Before-and-after change data:
_ _ _ _ _ _ _

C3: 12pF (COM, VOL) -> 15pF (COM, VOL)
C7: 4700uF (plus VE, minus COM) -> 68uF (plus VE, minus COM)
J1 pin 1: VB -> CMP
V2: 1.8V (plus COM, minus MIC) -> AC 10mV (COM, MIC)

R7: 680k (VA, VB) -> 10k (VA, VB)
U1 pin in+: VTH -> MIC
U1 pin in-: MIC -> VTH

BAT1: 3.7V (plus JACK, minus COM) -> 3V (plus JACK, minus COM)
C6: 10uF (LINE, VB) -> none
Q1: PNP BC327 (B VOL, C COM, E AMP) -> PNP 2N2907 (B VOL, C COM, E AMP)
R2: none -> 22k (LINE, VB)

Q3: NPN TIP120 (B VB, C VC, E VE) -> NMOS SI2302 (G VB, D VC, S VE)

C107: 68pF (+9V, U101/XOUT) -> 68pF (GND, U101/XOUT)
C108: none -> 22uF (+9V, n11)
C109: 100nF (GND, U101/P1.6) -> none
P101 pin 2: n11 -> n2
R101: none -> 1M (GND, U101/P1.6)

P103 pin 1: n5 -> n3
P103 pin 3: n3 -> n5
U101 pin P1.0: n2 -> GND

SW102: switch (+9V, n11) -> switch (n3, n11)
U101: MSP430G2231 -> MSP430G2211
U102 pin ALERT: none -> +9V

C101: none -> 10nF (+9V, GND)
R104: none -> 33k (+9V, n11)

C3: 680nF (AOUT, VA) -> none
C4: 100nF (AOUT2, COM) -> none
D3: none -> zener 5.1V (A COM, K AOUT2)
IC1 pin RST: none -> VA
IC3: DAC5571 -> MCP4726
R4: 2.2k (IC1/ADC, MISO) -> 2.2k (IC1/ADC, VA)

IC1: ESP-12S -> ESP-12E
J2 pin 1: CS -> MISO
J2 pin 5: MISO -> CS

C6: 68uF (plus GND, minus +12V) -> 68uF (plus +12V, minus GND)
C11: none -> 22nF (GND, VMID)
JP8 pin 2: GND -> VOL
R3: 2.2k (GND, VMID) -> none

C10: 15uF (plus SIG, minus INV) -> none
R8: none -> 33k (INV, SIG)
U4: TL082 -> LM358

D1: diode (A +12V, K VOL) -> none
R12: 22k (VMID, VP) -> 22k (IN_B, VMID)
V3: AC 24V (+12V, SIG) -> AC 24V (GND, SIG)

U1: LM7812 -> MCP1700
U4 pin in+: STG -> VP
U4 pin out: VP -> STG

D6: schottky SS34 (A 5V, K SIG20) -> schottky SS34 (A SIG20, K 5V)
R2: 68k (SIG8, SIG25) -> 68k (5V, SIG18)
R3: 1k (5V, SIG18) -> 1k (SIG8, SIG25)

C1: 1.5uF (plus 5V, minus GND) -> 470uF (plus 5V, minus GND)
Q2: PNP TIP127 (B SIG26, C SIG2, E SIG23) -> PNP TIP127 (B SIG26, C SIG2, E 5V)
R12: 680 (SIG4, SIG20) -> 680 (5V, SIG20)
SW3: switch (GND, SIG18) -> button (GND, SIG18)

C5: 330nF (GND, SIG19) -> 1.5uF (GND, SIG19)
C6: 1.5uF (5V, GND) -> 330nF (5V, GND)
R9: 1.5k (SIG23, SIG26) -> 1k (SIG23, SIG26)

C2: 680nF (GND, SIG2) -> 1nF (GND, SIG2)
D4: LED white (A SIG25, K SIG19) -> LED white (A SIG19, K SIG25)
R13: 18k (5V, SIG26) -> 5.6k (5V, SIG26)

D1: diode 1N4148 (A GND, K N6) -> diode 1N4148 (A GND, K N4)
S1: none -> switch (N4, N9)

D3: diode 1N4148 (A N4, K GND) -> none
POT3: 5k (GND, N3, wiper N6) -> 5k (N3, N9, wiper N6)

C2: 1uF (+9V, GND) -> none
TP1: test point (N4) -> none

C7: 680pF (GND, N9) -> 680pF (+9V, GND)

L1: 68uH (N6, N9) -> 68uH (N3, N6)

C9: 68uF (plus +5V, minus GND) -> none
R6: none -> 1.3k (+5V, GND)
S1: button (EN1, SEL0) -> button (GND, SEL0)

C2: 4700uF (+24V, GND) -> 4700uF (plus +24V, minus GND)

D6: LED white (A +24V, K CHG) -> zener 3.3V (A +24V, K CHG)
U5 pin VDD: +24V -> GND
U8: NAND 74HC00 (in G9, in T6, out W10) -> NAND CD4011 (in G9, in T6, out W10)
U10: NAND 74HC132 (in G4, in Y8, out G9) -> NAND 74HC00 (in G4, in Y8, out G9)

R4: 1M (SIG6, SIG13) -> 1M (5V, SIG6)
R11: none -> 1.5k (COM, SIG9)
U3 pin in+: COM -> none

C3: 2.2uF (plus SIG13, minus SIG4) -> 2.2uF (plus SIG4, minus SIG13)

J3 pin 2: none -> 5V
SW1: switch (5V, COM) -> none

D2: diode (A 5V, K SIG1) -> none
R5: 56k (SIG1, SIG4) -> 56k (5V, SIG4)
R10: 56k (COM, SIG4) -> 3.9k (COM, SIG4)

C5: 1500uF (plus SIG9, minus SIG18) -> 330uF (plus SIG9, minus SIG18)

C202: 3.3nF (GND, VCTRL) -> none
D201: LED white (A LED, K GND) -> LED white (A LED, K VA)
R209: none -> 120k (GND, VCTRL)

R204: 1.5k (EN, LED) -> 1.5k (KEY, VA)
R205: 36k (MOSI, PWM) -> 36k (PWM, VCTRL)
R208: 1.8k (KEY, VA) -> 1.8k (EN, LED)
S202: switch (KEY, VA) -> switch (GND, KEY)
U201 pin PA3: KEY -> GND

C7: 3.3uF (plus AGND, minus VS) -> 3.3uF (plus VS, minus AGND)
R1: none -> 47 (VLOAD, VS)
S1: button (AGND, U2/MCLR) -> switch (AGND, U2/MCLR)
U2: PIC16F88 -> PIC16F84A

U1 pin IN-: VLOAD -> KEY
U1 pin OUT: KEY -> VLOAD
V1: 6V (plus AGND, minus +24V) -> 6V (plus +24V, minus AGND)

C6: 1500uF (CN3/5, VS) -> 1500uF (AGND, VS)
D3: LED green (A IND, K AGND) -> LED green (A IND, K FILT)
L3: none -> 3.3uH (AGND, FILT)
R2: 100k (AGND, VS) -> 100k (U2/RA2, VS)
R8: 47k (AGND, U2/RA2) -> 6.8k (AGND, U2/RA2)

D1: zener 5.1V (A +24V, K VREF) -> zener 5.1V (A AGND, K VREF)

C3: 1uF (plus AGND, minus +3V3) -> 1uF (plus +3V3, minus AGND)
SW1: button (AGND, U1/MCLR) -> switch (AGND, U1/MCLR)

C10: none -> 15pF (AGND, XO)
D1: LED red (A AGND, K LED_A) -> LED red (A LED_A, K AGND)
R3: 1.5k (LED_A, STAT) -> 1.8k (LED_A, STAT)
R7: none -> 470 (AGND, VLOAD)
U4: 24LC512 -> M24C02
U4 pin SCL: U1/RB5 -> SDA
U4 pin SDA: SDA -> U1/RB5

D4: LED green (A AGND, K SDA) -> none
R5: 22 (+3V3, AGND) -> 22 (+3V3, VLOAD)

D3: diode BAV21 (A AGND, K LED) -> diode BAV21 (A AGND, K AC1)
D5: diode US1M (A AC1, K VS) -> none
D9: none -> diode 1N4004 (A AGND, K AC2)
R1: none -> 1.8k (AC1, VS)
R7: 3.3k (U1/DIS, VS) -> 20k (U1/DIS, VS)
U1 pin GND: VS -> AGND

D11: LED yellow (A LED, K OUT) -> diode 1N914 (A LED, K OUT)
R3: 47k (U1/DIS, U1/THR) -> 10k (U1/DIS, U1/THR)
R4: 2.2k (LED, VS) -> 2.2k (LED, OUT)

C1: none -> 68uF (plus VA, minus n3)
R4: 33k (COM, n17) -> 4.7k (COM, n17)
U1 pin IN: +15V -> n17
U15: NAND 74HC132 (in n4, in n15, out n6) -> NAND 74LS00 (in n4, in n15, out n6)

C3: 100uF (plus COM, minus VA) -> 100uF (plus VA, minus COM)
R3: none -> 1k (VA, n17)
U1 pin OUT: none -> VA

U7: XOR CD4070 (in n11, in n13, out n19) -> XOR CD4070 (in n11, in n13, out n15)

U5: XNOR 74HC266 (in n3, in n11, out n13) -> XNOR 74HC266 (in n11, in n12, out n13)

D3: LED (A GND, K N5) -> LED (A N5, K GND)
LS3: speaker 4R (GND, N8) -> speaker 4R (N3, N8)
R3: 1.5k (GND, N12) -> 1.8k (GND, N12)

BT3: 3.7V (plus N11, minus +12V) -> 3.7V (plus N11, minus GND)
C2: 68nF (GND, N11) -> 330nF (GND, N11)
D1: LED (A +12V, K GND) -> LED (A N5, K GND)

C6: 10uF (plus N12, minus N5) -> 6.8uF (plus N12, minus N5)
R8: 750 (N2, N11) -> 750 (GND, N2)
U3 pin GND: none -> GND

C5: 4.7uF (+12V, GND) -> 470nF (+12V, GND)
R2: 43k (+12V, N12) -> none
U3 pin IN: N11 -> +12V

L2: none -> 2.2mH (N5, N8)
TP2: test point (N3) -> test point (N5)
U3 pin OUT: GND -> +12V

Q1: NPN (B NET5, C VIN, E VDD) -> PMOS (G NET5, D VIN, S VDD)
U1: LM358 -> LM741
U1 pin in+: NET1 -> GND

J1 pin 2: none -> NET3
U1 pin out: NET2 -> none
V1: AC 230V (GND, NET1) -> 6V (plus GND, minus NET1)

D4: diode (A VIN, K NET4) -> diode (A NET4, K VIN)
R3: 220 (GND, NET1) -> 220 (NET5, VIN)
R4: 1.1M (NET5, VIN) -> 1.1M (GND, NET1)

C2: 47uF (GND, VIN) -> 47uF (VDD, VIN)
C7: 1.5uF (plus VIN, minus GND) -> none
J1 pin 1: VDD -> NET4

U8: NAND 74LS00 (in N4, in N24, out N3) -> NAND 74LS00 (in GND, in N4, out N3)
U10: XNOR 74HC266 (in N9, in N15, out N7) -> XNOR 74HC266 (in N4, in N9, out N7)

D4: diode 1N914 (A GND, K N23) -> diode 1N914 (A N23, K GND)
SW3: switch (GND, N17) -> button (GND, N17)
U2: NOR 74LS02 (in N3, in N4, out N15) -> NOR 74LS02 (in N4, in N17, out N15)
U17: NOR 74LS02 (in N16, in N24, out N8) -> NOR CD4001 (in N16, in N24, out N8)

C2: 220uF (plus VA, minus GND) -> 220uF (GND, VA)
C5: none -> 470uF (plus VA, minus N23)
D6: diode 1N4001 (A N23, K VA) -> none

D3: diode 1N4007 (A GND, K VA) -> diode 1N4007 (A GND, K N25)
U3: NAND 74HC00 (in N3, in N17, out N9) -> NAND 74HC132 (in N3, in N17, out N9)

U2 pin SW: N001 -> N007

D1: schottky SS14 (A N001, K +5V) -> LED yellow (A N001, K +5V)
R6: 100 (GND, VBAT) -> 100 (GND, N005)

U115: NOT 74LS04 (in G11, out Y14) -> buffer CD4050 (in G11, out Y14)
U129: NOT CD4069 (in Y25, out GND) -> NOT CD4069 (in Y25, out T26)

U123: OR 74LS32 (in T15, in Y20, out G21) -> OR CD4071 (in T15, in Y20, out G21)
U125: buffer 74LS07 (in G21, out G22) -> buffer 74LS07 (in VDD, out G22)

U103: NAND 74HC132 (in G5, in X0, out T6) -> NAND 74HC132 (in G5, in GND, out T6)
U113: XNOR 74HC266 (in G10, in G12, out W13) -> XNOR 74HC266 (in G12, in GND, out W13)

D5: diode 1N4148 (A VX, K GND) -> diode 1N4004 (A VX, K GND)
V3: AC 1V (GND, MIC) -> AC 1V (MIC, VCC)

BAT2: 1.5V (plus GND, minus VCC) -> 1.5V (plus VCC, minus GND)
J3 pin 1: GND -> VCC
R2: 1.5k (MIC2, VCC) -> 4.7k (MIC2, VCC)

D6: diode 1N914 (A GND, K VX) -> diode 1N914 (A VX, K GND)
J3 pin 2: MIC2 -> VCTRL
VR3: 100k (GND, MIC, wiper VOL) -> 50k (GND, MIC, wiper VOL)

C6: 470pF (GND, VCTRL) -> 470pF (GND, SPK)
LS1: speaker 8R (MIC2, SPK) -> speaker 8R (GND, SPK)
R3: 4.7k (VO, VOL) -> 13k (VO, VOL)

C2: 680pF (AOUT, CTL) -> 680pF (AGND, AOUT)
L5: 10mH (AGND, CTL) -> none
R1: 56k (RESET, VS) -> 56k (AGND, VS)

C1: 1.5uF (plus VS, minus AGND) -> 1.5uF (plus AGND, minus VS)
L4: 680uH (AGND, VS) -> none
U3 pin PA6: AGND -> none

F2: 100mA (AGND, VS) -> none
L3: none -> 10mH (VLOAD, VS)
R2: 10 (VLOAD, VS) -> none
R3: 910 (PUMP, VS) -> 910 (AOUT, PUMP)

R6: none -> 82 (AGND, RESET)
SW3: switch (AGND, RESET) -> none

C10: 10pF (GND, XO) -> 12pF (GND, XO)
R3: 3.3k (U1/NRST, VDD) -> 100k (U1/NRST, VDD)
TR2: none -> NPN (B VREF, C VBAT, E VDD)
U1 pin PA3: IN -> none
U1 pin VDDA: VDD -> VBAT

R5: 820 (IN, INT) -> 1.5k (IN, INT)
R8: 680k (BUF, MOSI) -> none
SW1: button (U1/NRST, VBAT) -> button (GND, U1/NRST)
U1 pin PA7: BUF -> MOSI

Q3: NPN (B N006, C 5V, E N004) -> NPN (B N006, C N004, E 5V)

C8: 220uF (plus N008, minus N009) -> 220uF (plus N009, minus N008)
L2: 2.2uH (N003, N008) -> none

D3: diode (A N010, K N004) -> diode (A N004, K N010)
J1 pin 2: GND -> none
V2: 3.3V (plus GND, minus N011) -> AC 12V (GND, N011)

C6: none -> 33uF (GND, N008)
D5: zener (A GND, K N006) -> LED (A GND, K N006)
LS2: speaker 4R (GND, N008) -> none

_ _ _ _ _ _ _

What you should do:
From the first line of the data above through the line containing "R104: none -> 33k (+9V, n11)", repeat each line exactly, and add nothing.

Output below:
C3: 12pF (COM, VOL) -> 15pF (COM, VOL)
C7: 4700uF (plus VE, minus COM) -> 68uF (plus VE, minus COM)
J1 pin 1: VB -> CMP
V2: 1.8V (plus COM, minus MIC) -> AC 10mV (COM, MIC)

R7: 680k (VA, VB) -> 10k (VA, VB)
U1 pin in+: VTH -> MIC
U1 pin in-: MIC -> VTH

BAT1: 3.7V (plus JACK, minus COM) -> 3V (plus JACK, minus COM)
C6: 10uF (LINE, VB) -> none
Q1: PNP BC327 (B VOL, C COM, E AMP) -> PNP 2N2907 (B VOL, C COM, E AMP)
R2: none -> 22k (LINE, VB)

Q3: NPN TIP120 (B VB, C VC, E VE) -> NMOS SI2302 (G VB, D VC, S VE)

C107: 68pF (+9V, U101/XOUT) -> 68pF (GND, U101/XOUT)
C108: none -> 22uF (+9V, n11)
C109: 100nF (GND, U101/P1.6) -> none
P101 pin 2: n11 -> n2
R101: none -> 1M (GND, U101/P1.6)

P103 pin 1: n5 -> n3
P103 pin 3: n3 -> n5
U101 pin P1.0: n2 -> GND

SW102: switch (+9V, n11) -> switch (n3, n11)
U101: MSP430G2231 -> MSP430G2211
U102 pin ALERT: none -> +9V

C101: none -> 10nF (+9V, GND)
R104: none -> 33k (+9V, n11)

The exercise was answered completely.